◆ **Directions for this task**
Within this material, find every line where the string "brick" appears, and copy it out.

◆ **Supplied information**
■ ■ ■ ■ ■

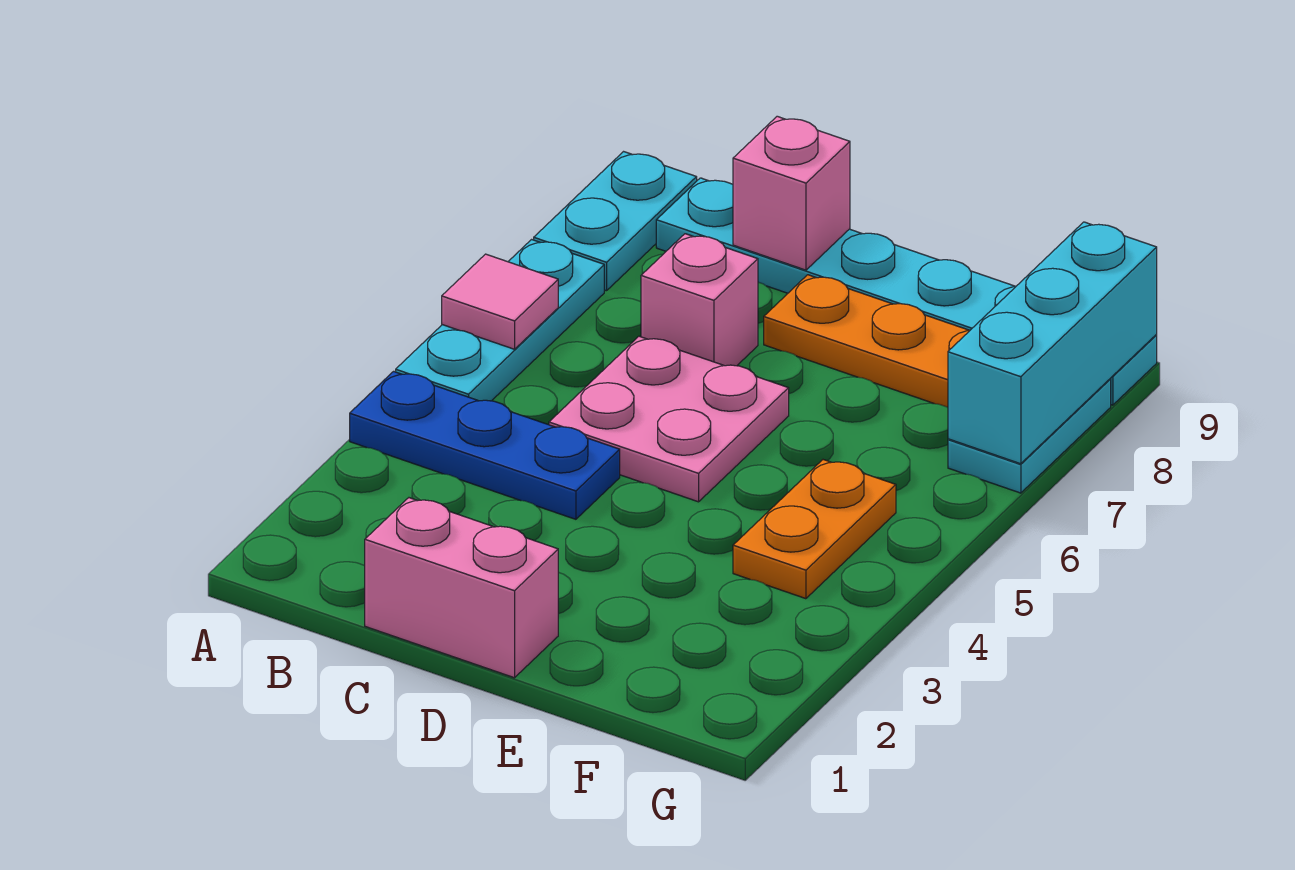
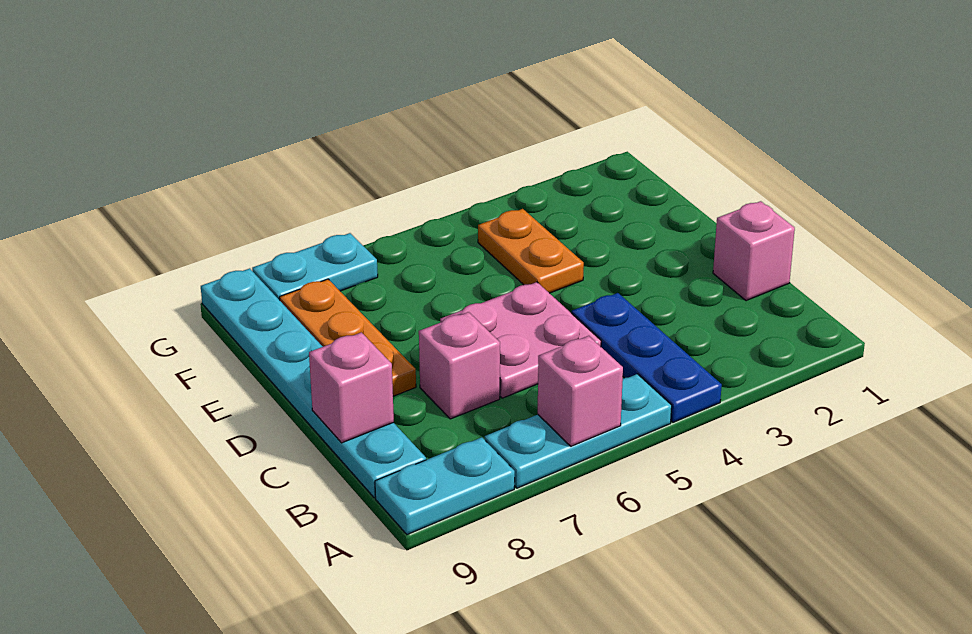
pink tile A6 level 2 -> pink brick A6 level 2
pink brick C1:D1 level 1 -> pink brick C1 level 1
orange plate F4:F5 level 1 -> orange plate E4:F4 level 1
cyan brick G7:G9 level 2 -> none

■ ■ ■ ■ ■

◆ **Exercise answer**
pink tile A6 level 2 -> pink brick A6 level 2
pink brick C1:D1 level 1 -> pink brick C1 level 1
cyan brick G7:G9 level 2 -> none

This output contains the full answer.